[[ Input records, beginning ]]

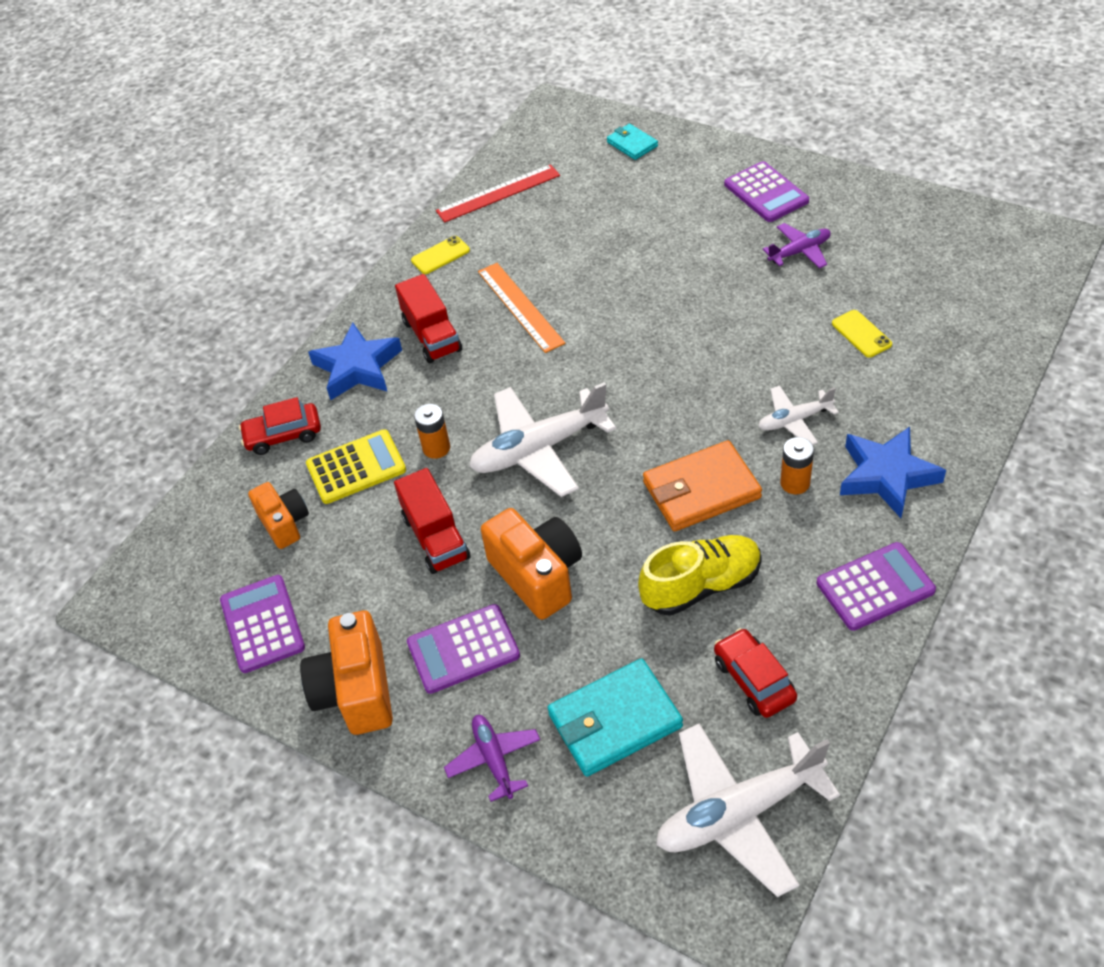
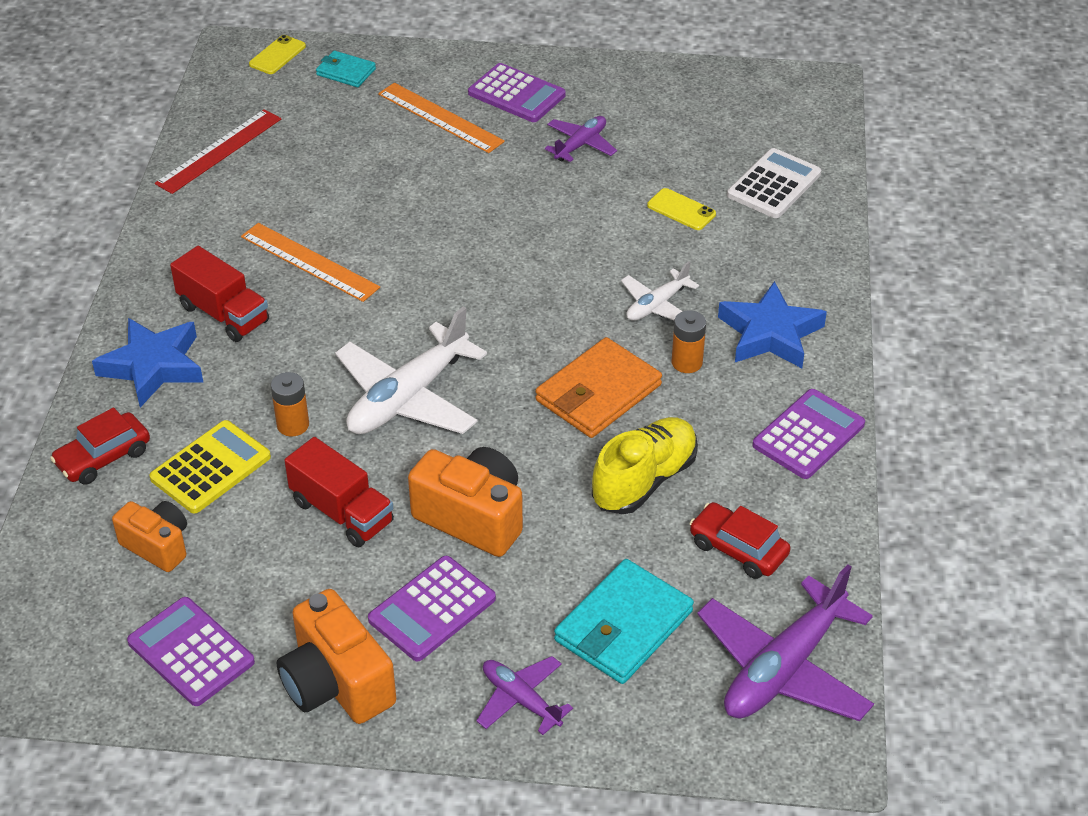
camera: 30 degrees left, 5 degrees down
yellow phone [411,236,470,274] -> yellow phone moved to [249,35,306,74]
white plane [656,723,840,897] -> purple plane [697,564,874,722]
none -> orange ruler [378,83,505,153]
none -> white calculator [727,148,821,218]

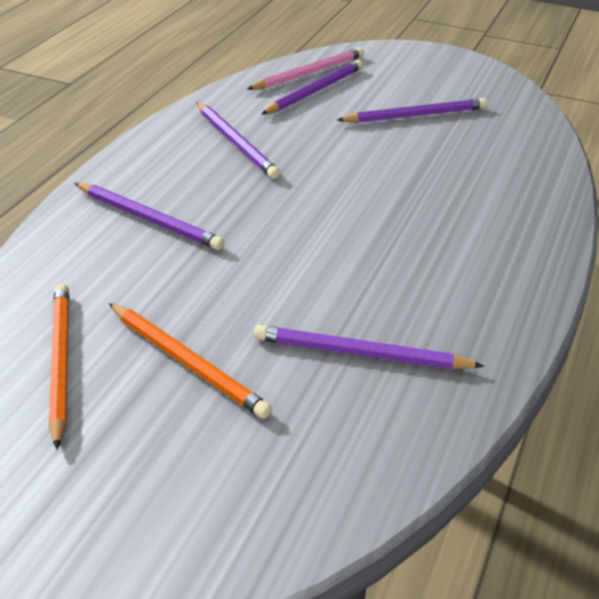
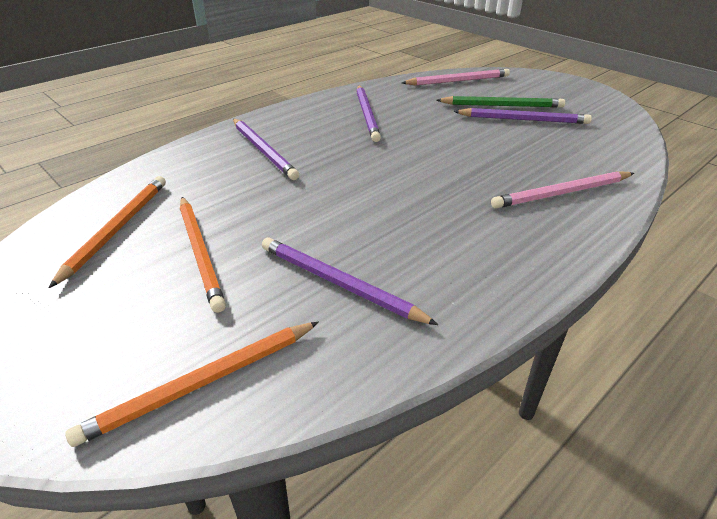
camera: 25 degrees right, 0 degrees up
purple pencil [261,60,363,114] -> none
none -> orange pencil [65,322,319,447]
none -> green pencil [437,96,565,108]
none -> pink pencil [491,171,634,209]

[[ Input records, end ]]

Prompt
In the entries above, find the line with "camera: 25 degrees right, 0 degrees up", then retype it and every line after it exactly.

Task result
camera: 25 degrees right, 0 degrees up
purple pencil [261,60,363,114] -> none
none -> orange pencil [65,322,319,447]
none -> green pencil [437,96,565,108]
none -> pink pencil [491,171,634,209]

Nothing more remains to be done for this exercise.